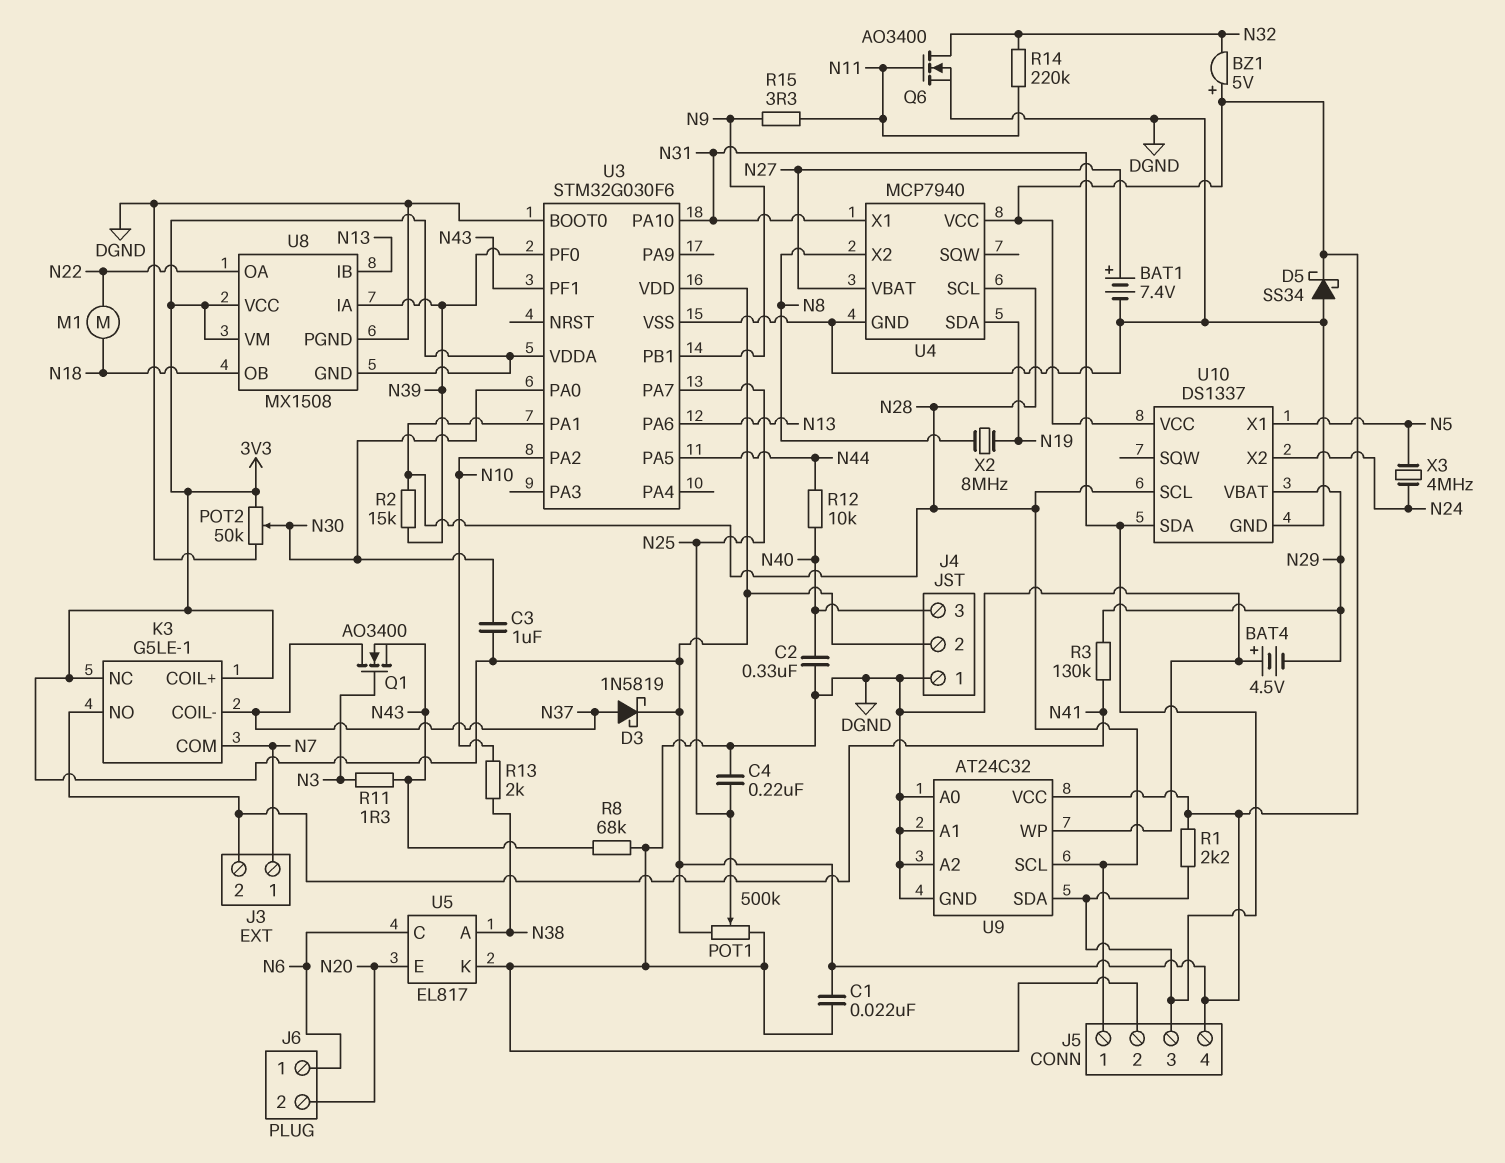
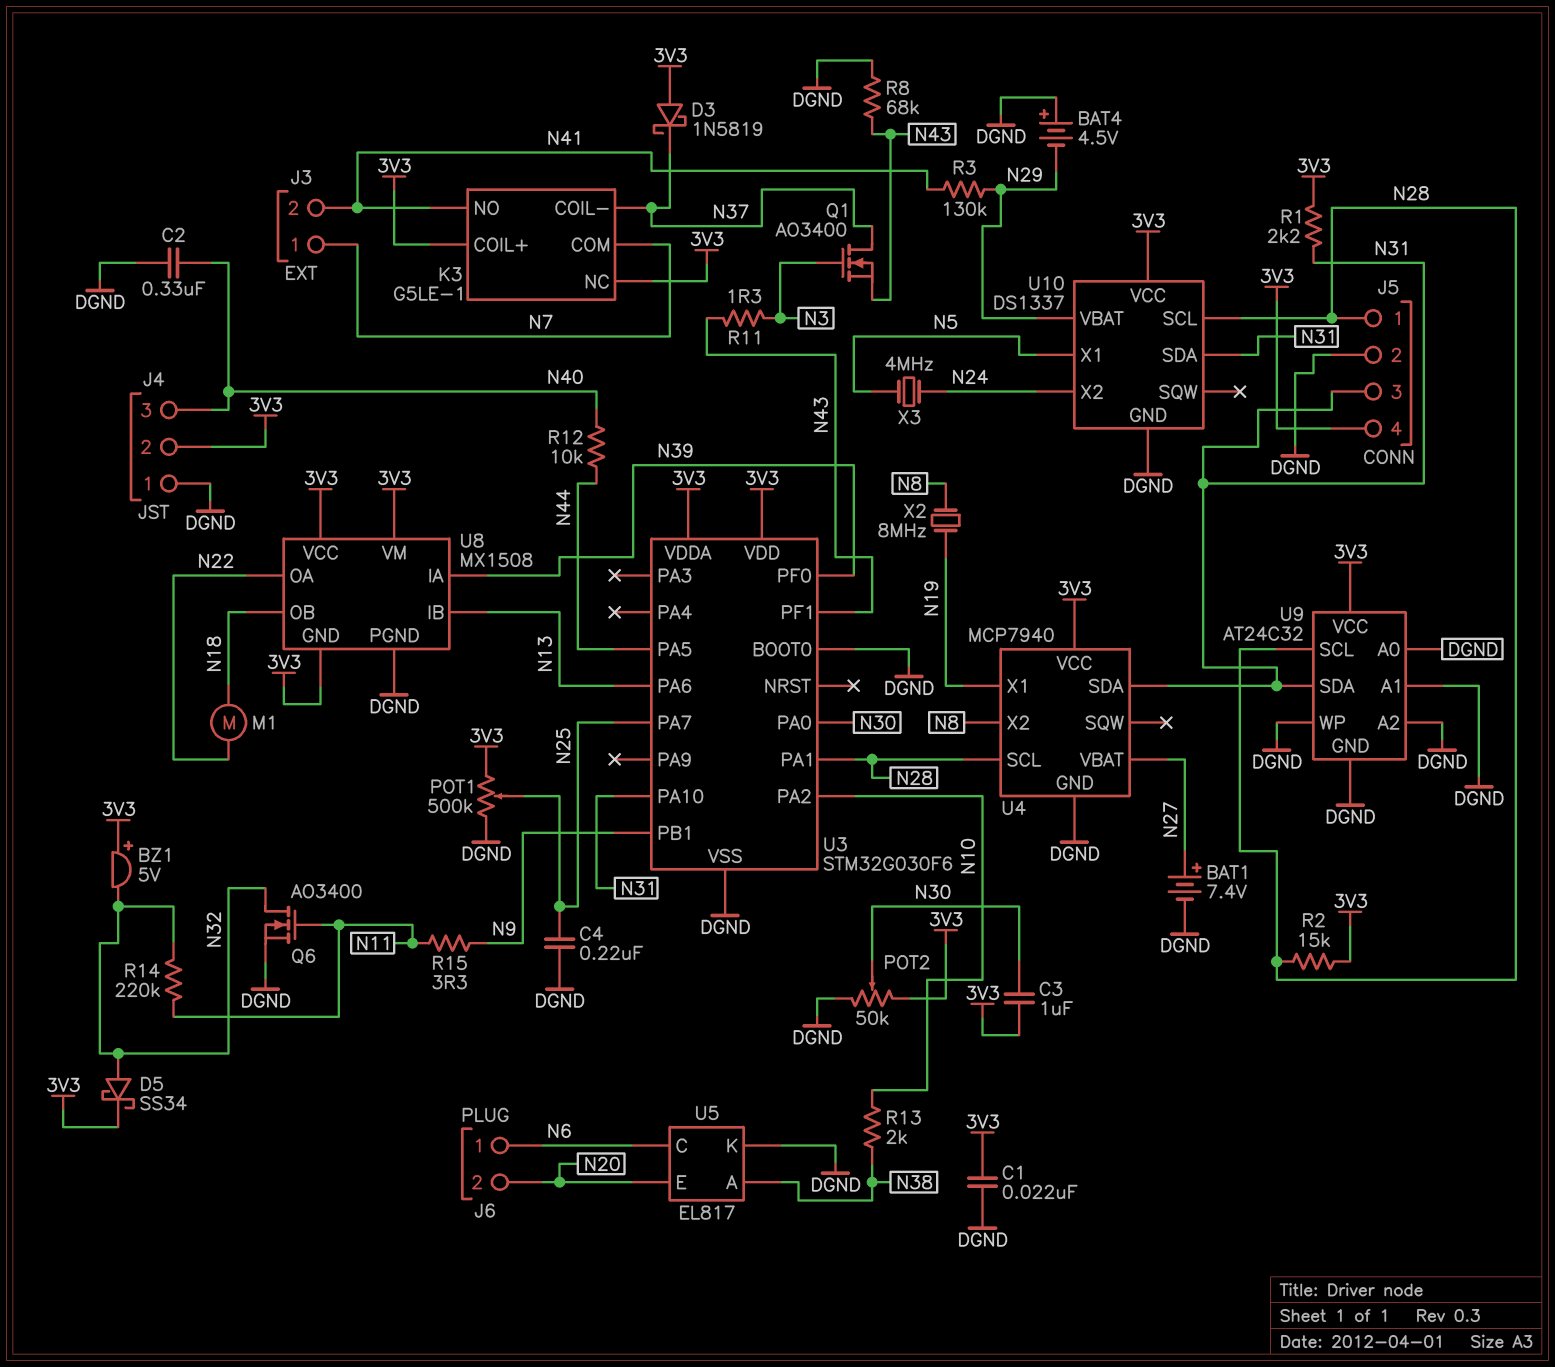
D3: schottky 1N5819 (A N37, K 3V3) -> schottky 1N5819 (A 3V3, K N37)
D5: schottky SS34 (A DGND, K 3V3) -> schottky SS34 (A N32, K 3V3)
R2: 15k (N28, N39) -> 15k (3V3, N28)
U4 pin SDA: N19 -> N31
U4 pin X1: N31 -> N19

□ □ □ □ □ □ □

## WHAT IS REQUIRED:
The required output is each line above restated verbatim, with all images omitted.

## ANSWER TO THIS PROBLEM:
D3: schottky 1N5819 (A N37, K 3V3) -> schottky 1N5819 (A 3V3, K N37)
D5: schottky SS34 (A DGND, K 3V3) -> schottky SS34 (A N32, K 3V3)
R2: 15k (N28, N39) -> 15k (3V3, N28)
U4 pin SDA: N19 -> N31
U4 pin X1: N31 -> N19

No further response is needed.